[Quantity change records]
______________________________
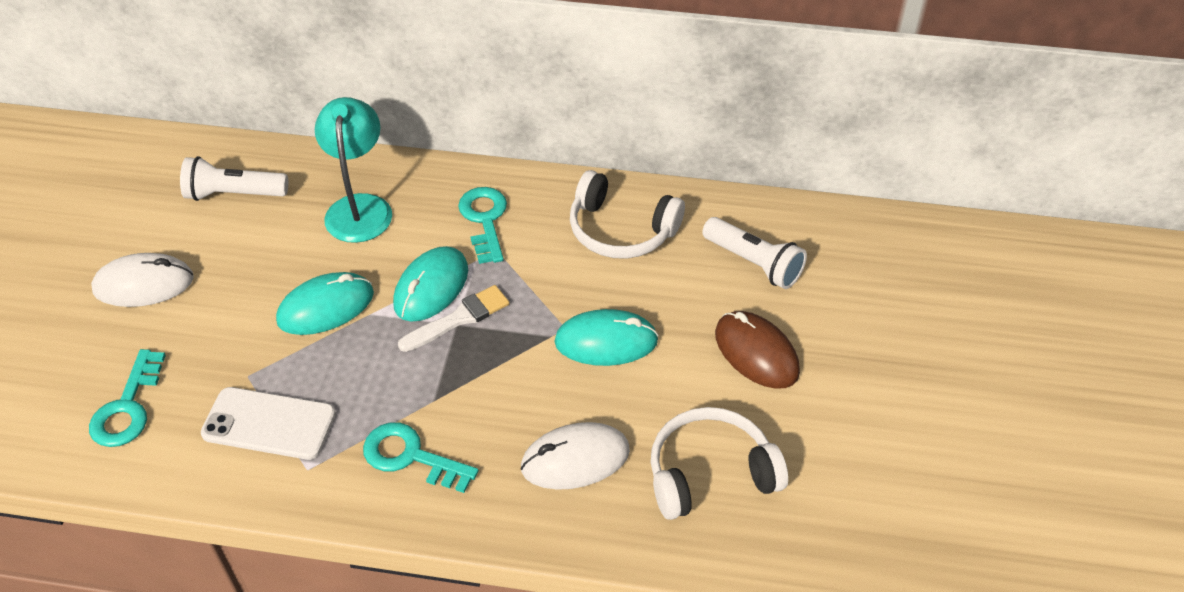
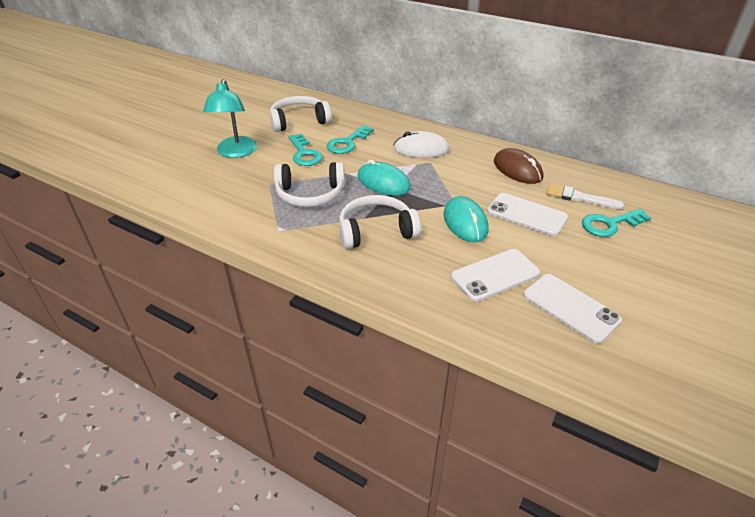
turquoise mouse: 3 -> 2
white flashlight: 2 -> 0
white headphones: 2 -> 3
white mouse: 2 -> 1
white phone: 1 -> 3

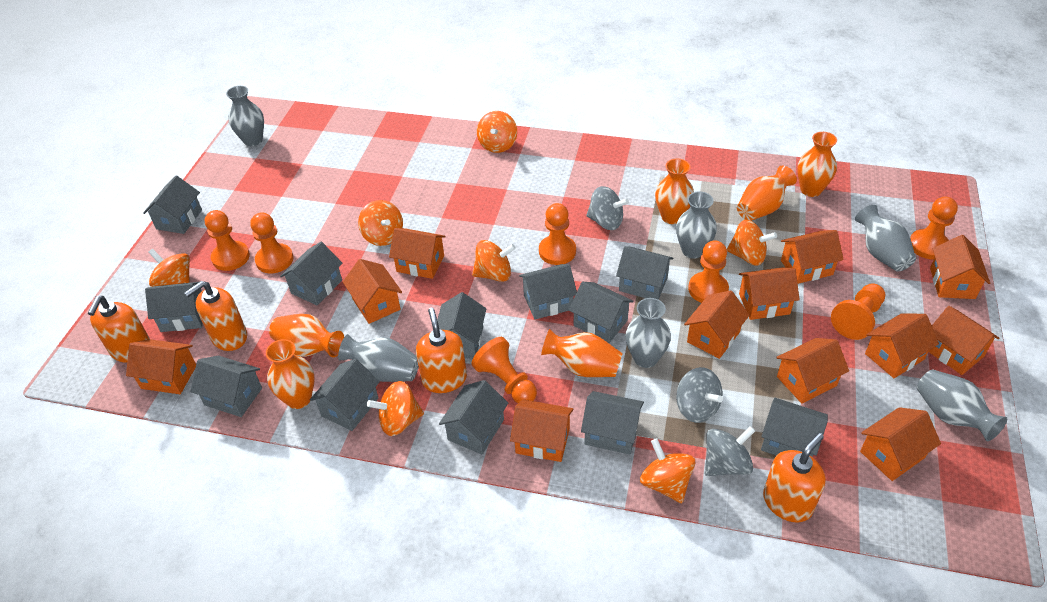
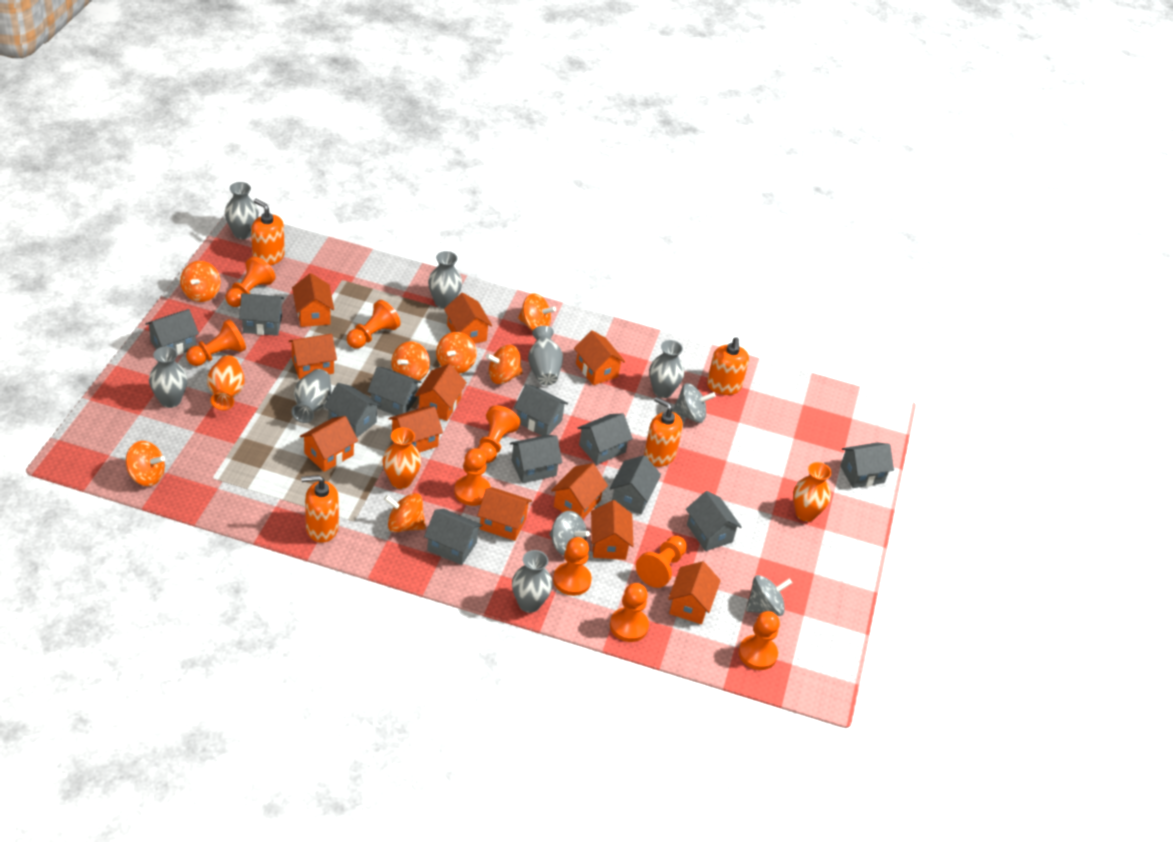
grey house: 12 -> 11
grey vase: 6 -> 7
orange house: 12 -> 11
orange pawn: 7 -> 9
orange vase: 6 -> 3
______________________________
> _EXERCISE DETAILS_
Write out the lines above exactly, but only from the one containing "grey vase: 6 -> 7" through the last one.

> _TASK SOLUTION_
grey vase: 6 -> 7
orange house: 12 -> 11
orange pawn: 7 -> 9
orange vase: 6 -> 3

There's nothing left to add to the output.